» **TASK TO CARRY OUT**
Return all of the entries word for word, but omit the pictures they contain.

** AVAILABLE DATA follows **

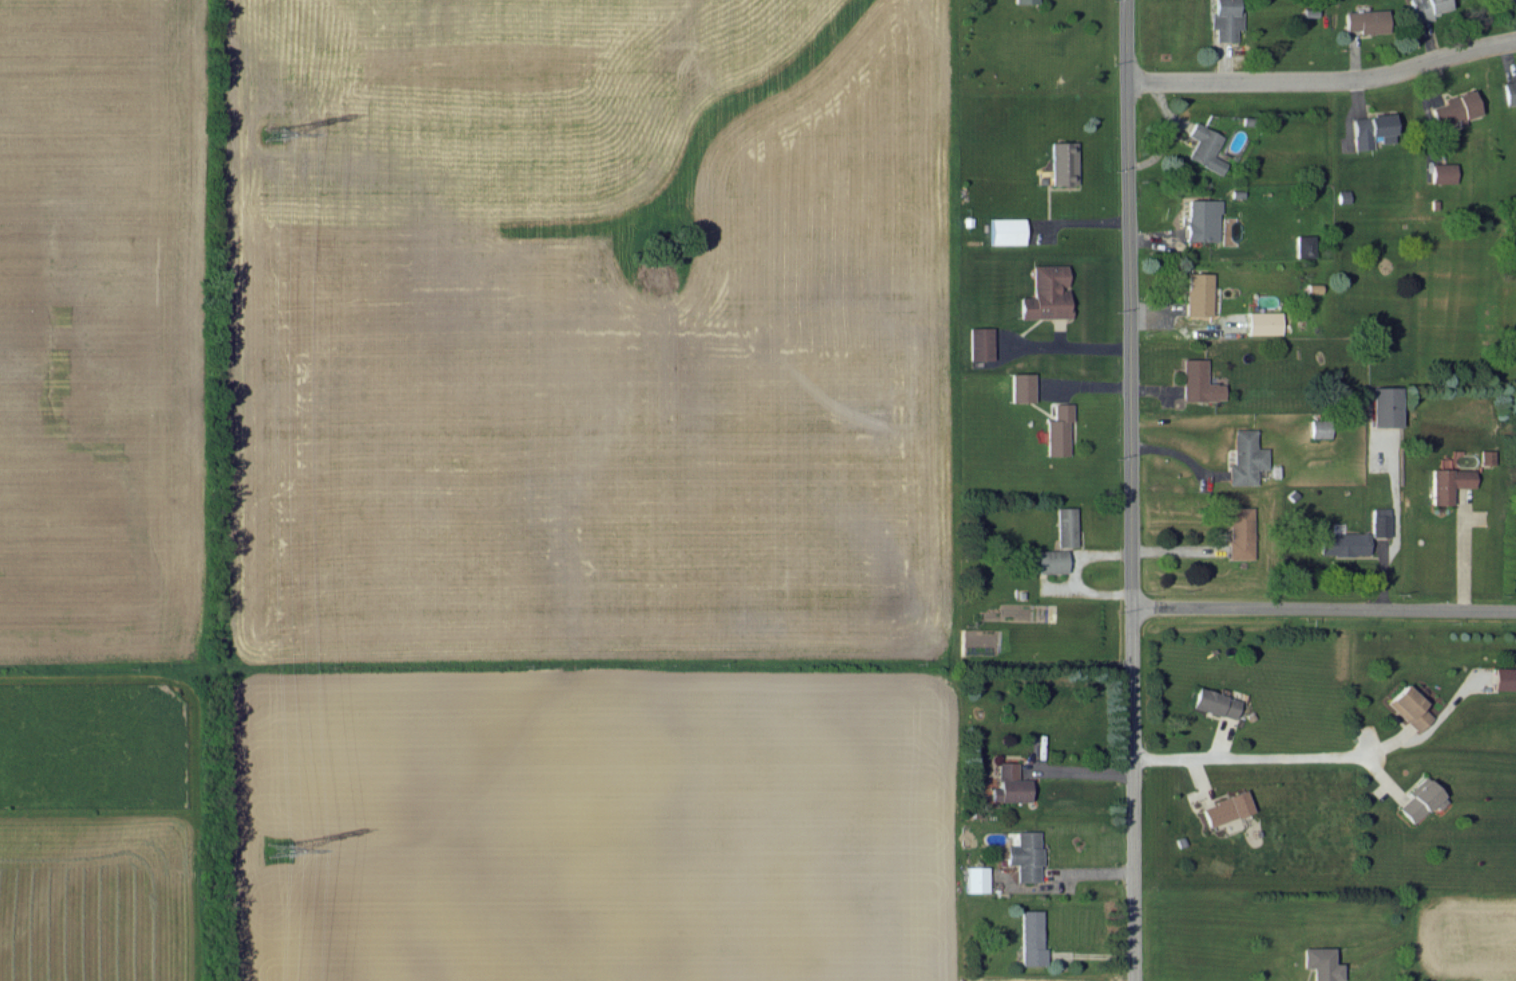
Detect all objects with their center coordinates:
building: (1023, 1)
building: (1426, 8)
building: (1221, 19)
building: (1364, 20)
road: (1324, 75)
building: (1509, 91)
building: (1454, 107)
building: (1370, 129)
power tower: (274, 133)
building: (1202, 147)
building: (1061, 162)
building: (1441, 172)
building: (1199, 219)
road: (1077, 220)
building: (1004, 230)
building: (1044, 293)
building: (1196, 293)
building: (1261, 322)
building: (978, 343)
road: (1079, 348)
building: (1196, 381)
building: (1020, 386)
building: (1382, 406)
building: (1317, 428)
building: (1056, 429)
building: (1485, 456)
building: (1243, 457)
building: (1445, 481)
road: (1132, 490)
building: (1378, 524)
building: (1064, 526)
building: (1238, 532)
building: (1342, 543)
road: (1454, 553)
building: (1049, 560)
road: (1324, 609)
building: (1504, 678)
building: (1213, 702)
building: (1408, 707)
road: (1325, 753)
road: (1082, 770)
building: (1008, 784)
building: (1419, 800)
building: (1224, 808)
power tower: (278, 853)
building: (1023, 855)
building: (974, 878)
building: (1029, 937)
building: (1319, 963)

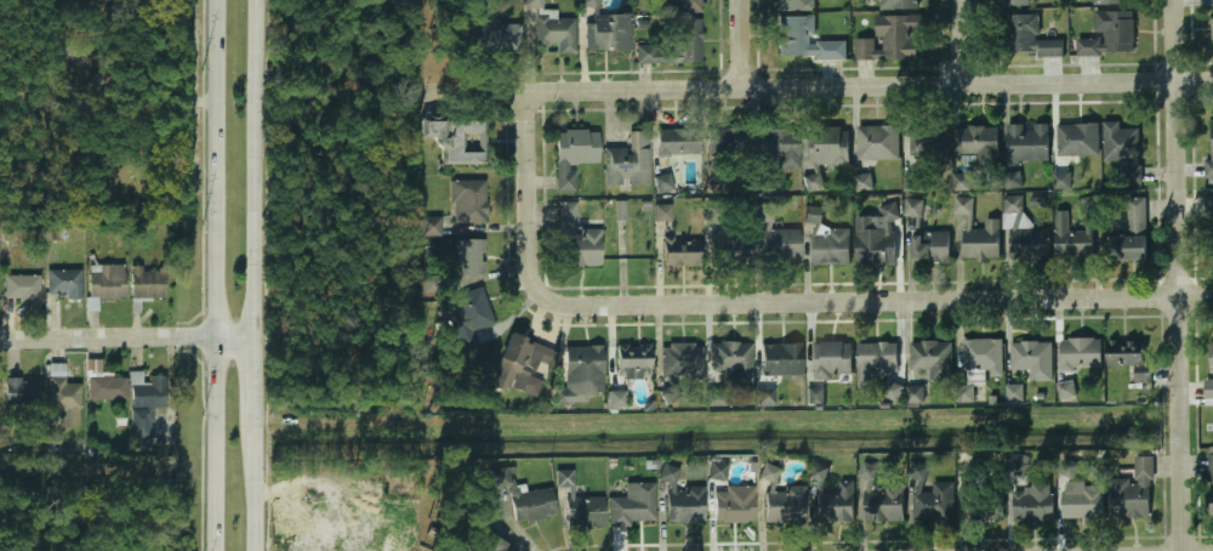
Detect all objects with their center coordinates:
building: (1113, 2)
building: (1013, 3)
building: (794, 5)
building: (897, 5)
building: (685, 6)
building: (552, 28)
building: (594, 28)
building: (1212, 30)
building: (617, 33)
building: (1110, 34)
building: (506, 37)
building: (1025, 37)
building: (889, 40)
building: (804, 41)
road: (964, 41)
road: (744, 43)
building: (675, 46)
road: (103, 78)
road: (818, 86)
building: (458, 140)
building: (1027, 140)
building: (1076, 140)
building: (727, 141)
building: (929, 141)
building: (677, 142)
building: (876, 143)
building: (977, 143)
building: (828, 146)
building: (779, 147)
building: (1121, 149)
building: (1210, 150)
building: (572, 154)
building: (628, 162)
road: (530, 166)
road: (256, 167)
building: (1013, 180)
building: (1063, 181)
building: (864, 182)
building: (910, 182)
building: (963, 182)
building: (664, 183)
building: (468, 202)
building: (1209, 206)
building: (912, 208)
building: (621, 210)
building: (1010, 210)
building: (664, 212)
building: (434, 226)
building: (978, 234)
building: (1133, 234)
building: (876, 238)
building: (575, 240)
building: (826, 240)
building: (1073, 240)
building: (1209, 240)
building: (1029, 243)
building: (780, 246)
building: (930, 246)
building: (733, 248)
building: (681, 251)
building: (468, 254)
road: (216, 275)
road: (1179, 275)
building: (65, 282)
building: (107, 282)
building: (147, 283)
building: (22, 286)
road: (848, 302)
building: (470, 315)
road: (126, 335)
building: (1079, 354)
building: (982, 356)
building: (732, 359)
building: (780, 359)
building: (830, 359)
building: (932, 359)
building: (1032, 359)
building: (1129, 359)
building: (875, 360)
building: (633, 361)
building: (681, 361)
building: (522, 367)
building: (581, 370)
road: (253, 379)
building: (102, 384)
building: (22, 390)
building: (893, 391)
building: (1208, 392)
building: (966, 393)
building: (1015, 393)
building: (916, 394)
building: (64, 395)
building: (816, 395)
building: (766, 396)
building: (716, 397)
building: (617, 399)
building: (144, 401)
building: (1017, 467)
building: (1070, 468)
building: (718, 471)
building: (1211, 482)
road: (253, 487)
building: (1133, 493)
building: (936, 501)
building: (1083, 501)
building: (835, 502)
building: (884, 502)
building: (1033, 503)
building: (685, 504)
building: (733, 504)
building: (983, 504)
building: (533, 505)
building: (634, 505)
building: (783, 505)
building: (584, 512)
building: (489, 543)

** End of AVAILABLE DATA **

» **RESPONSE TO THE EXERCISE**
Detect all objects with their center coordinates:
building: (1023, 1)
building: (1426, 8)
building: (1221, 19)
building: (1364, 20)
road: (1324, 75)
building: (1509, 91)
building: (1454, 107)
building: (1370, 129)
power tower: (274, 133)
building: (1202, 147)
building: (1061, 162)
building: (1441, 172)
building: (1199, 219)
road: (1077, 220)
building: (1004, 230)
building: (1044, 293)
building: (1196, 293)
building: (1261, 322)
building: (978, 343)
road: (1079, 348)
building: (1196, 381)
building: (1020, 386)
building: (1382, 406)
building: (1317, 428)
building: (1056, 429)
building: (1485, 456)
building: (1243, 457)
building: (1445, 481)
road: (1132, 490)
building: (1378, 524)
building: (1064, 526)
building: (1238, 532)
building: (1342, 543)
road: (1454, 553)
building: (1049, 560)
road: (1324, 609)
building: (1504, 678)
building: (1213, 702)
building: (1408, 707)
road: (1325, 753)
road: (1082, 770)
building: (1008, 784)
building: (1419, 800)
building: (1224, 808)
power tower: (278, 853)
building: (1023, 855)
building: (974, 878)
building: (1029, 937)
building: (1319, 963)

Detect all objects with their center coordinates:
building: (1113, 2)
building: (1013, 3)
building: (794, 5)
building: (897, 5)
building: (685, 6)
building: (552, 28)
building: (594, 28)
building: (1212, 30)
building: (617, 33)
building: (1110, 34)
building: (506, 37)
building: (1025, 37)
building: (889, 40)
building: (804, 41)
road: (964, 41)
road: (744, 43)
building: (675, 46)
road: (103, 78)
road: (818, 86)
building: (458, 140)
building: (1027, 140)
building: (1076, 140)
building: (727, 141)
building: (929, 141)
building: (677, 142)
building: (876, 143)
building: (977, 143)
building: (828, 146)
building: (779, 147)
building: (1121, 149)
building: (1210, 150)
building: (572, 154)
building: (628, 162)
road: (530, 166)
road: (256, 167)
building: (1013, 180)
building: (1063, 181)
building: (864, 182)
building: (910, 182)
building: (963, 182)
building: (664, 183)
building: (468, 202)
building: (1209, 206)
building: (912, 208)
building: (621, 210)
building: (1010, 210)
building: (664, 212)
building: (434, 226)
building: (978, 234)
building: (1133, 234)
building: (876, 238)
building: (575, 240)
building: (826, 240)
building: (1073, 240)
building: (1209, 240)
building: (1029, 243)
building: (780, 246)
building: (930, 246)
building: (733, 248)
building: (681, 251)
building: (468, 254)
road: (216, 275)
road: (1179, 275)
building: (65, 282)
building: (107, 282)
building: (147, 283)
building: (22, 286)
road: (848, 302)
building: (470, 315)
road: (126, 335)
building: (1079, 354)
building: (982, 356)
building: (732, 359)
building: (780, 359)
building: (830, 359)
building: (932, 359)
building: (1032, 359)
building: (1129, 359)
building: (875, 360)
building: (633, 361)
building: (681, 361)
building: (522, 367)
building: (581, 370)
road: (253, 379)
building: (102, 384)
building: (22, 390)
building: (893, 391)
building: (1208, 392)
building: (966, 393)
building: (1015, 393)
building: (916, 394)
building: (64, 395)
building: (816, 395)
building: (766, 396)
building: (716, 397)
building: (617, 399)
building: (144, 401)
building: (1017, 467)
building: (1070, 468)
building: (718, 471)
building: (1211, 482)
road: (253, 487)
building: (1133, 493)
building: (936, 501)
building: (1083, 501)
building: (835, 502)
building: (884, 502)
building: (1033, 503)
building: (685, 504)
building: (733, 504)
building: (983, 504)
building: (533, 505)
building: (634, 505)
building: (783, 505)
building: (584, 512)
building: (489, 543)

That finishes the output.